(Data entries)
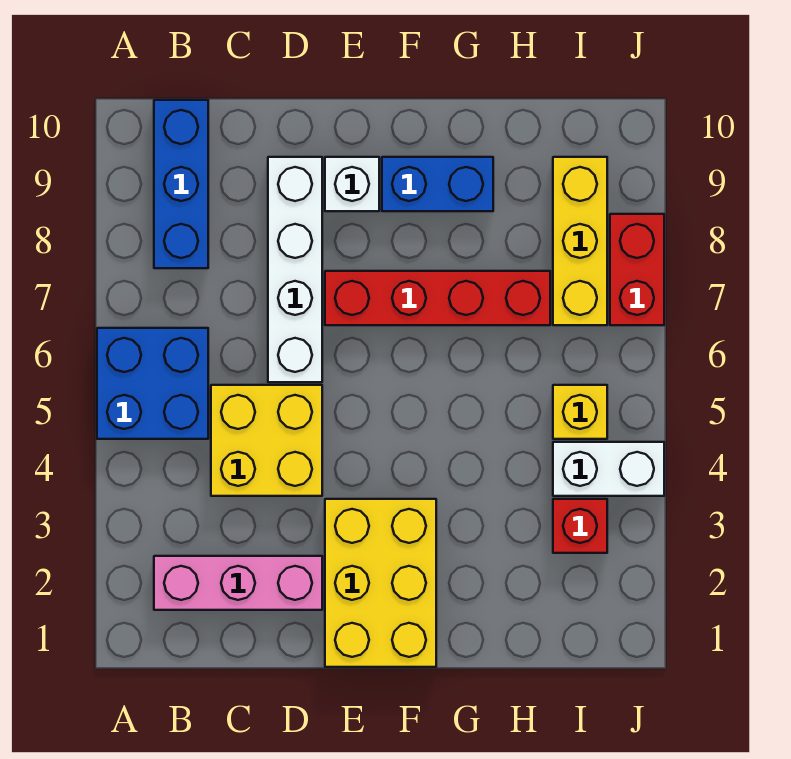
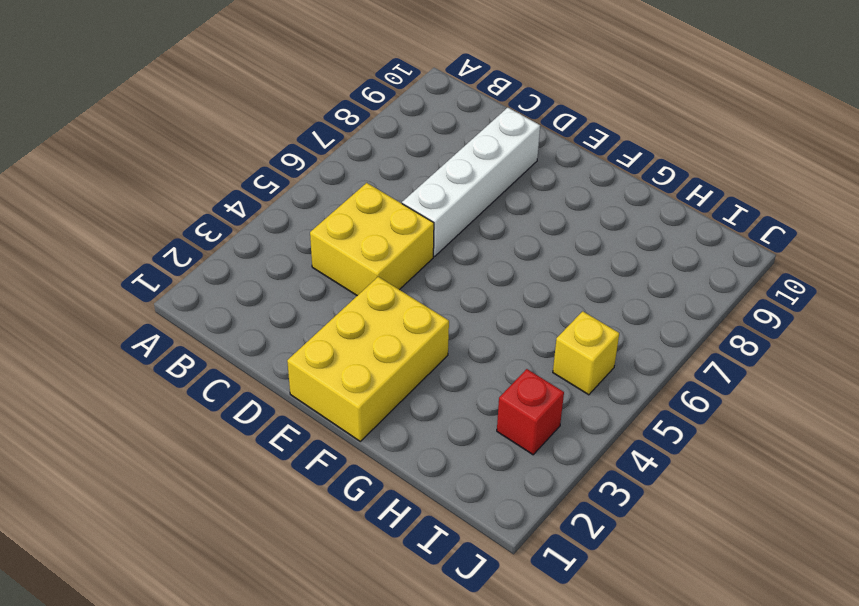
none -> blue brick A5:B6 level 1
none -> pink brick B2:D2 level 1
none -> blue brick B8:B10 level 1

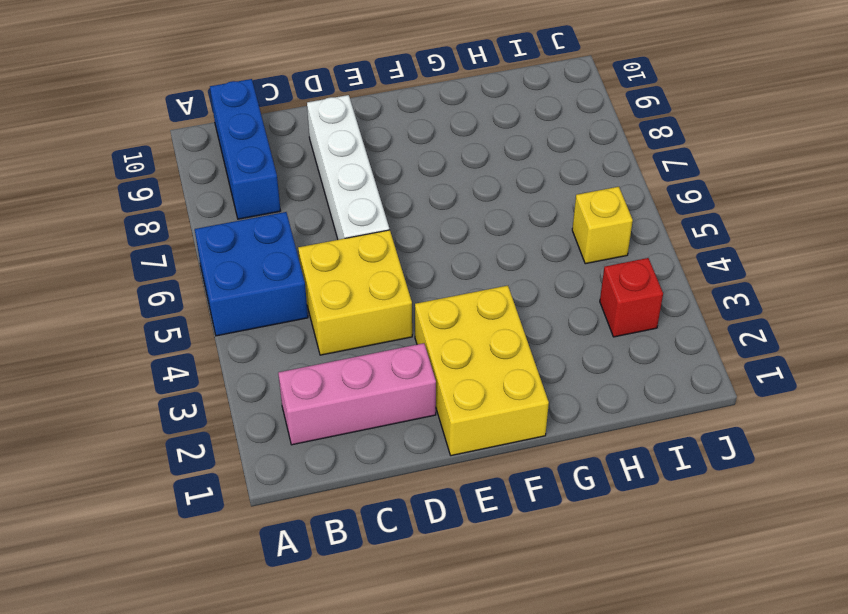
none -> red brick E7:H7 level 1
none -> white brick E9 level 1
none -> blue brick F9:G9 level 1

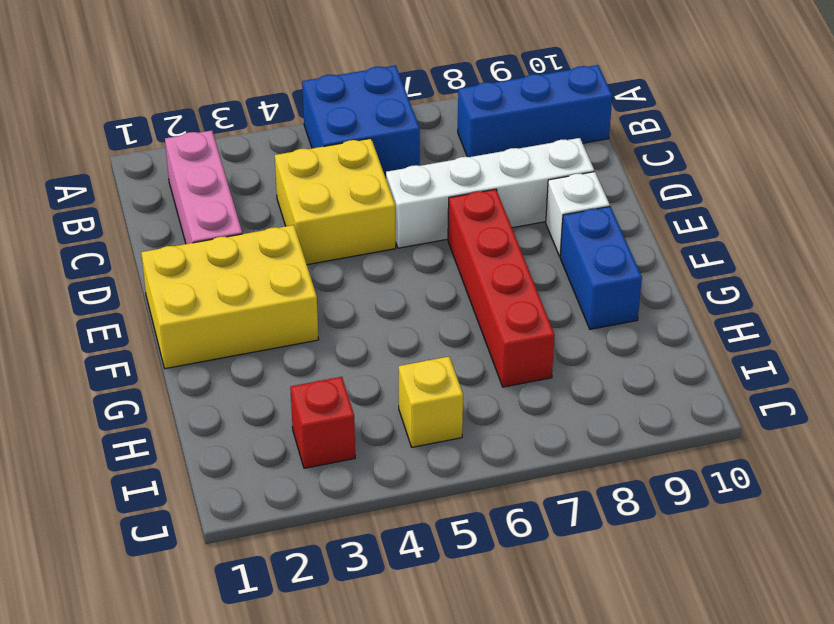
none -> white brick I4:J4 level 1
none -> yellow brick I7:I9 level 1
none -> red brick J7:J8 level 1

**WORK INSTRUCTION:** For this exercise, transcribe the entries above exactly, without any pictures.

**WORKED SOLUTION:**
none -> blue brick A5:B6 level 1
none -> pink brick B2:D2 level 1
none -> blue brick B8:B10 level 1

none -> red brick E7:H7 level 1
none -> white brick E9 level 1
none -> blue brick F9:G9 level 1

none -> white brick I4:J4 level 1
none -> yellow brick I7:I9 level 1
none -> red brick J7:J8 level 1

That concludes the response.